◆ **WHAT IS NEEDED**: Below is some data. Retype exactly the lines starting at the one with "(239, 333) = (460, 168): red" and ending at the one with "(670, 171) = (703, 474): green".

◆ **Records drawn from a dataset**:

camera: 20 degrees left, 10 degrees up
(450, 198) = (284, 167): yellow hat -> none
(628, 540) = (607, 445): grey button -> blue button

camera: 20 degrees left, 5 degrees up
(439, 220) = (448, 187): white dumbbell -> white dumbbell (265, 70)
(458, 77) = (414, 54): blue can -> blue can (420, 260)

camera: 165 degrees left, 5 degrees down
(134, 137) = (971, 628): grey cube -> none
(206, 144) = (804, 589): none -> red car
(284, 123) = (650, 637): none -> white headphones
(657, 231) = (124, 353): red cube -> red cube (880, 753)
==
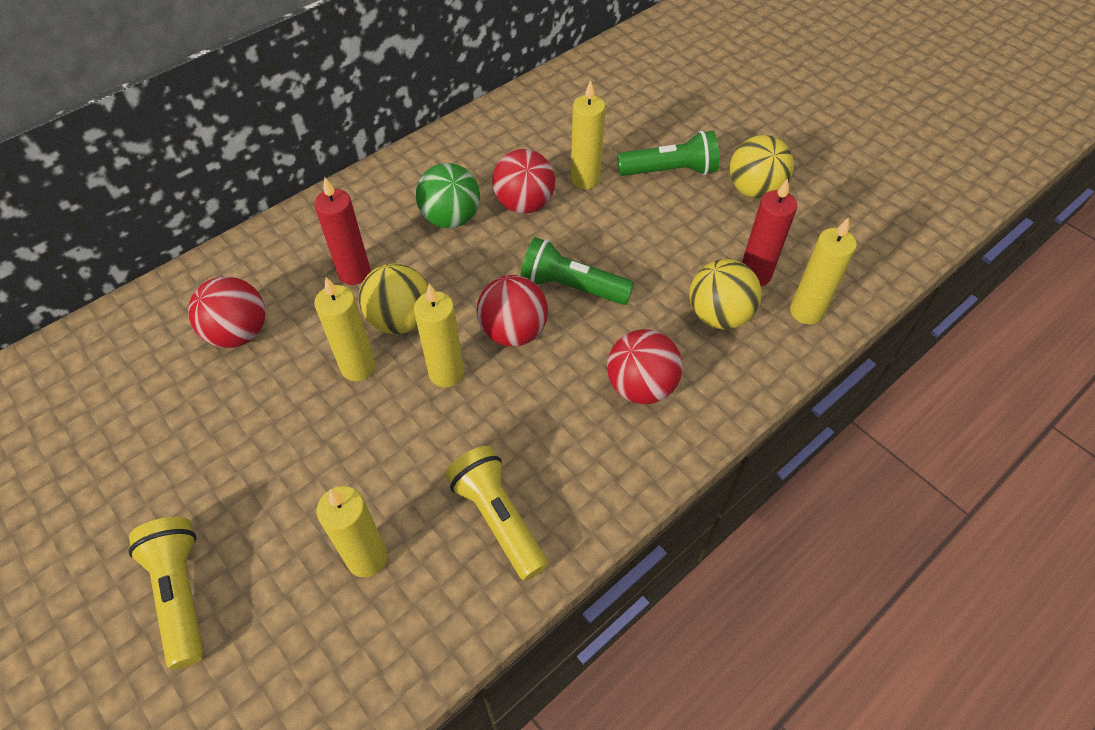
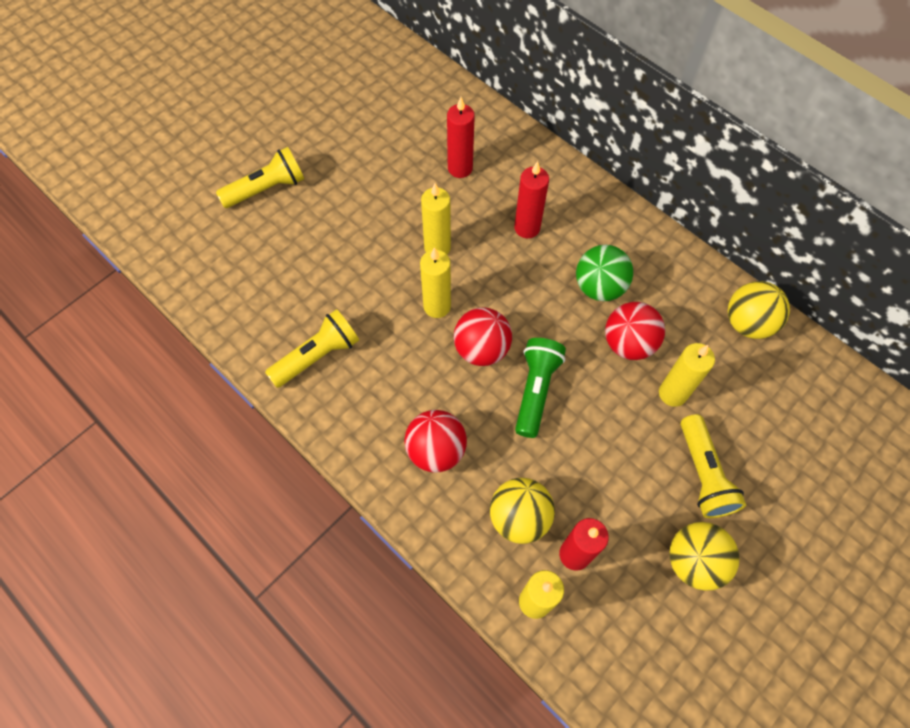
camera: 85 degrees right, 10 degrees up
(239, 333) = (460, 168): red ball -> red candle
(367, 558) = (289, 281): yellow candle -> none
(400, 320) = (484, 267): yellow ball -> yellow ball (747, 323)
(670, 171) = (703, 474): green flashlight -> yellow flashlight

◆ **TASK RESULT**:
(239, 333) = (460, 168): red ball -> red candle
(367, 558) = (289, 281): yellow candle -> none
(400, 320) = (484, 267): yellow ball -> yellow ball (747, 323)
(670, 171) = (703, 474): green flashlight -> yellow flashlight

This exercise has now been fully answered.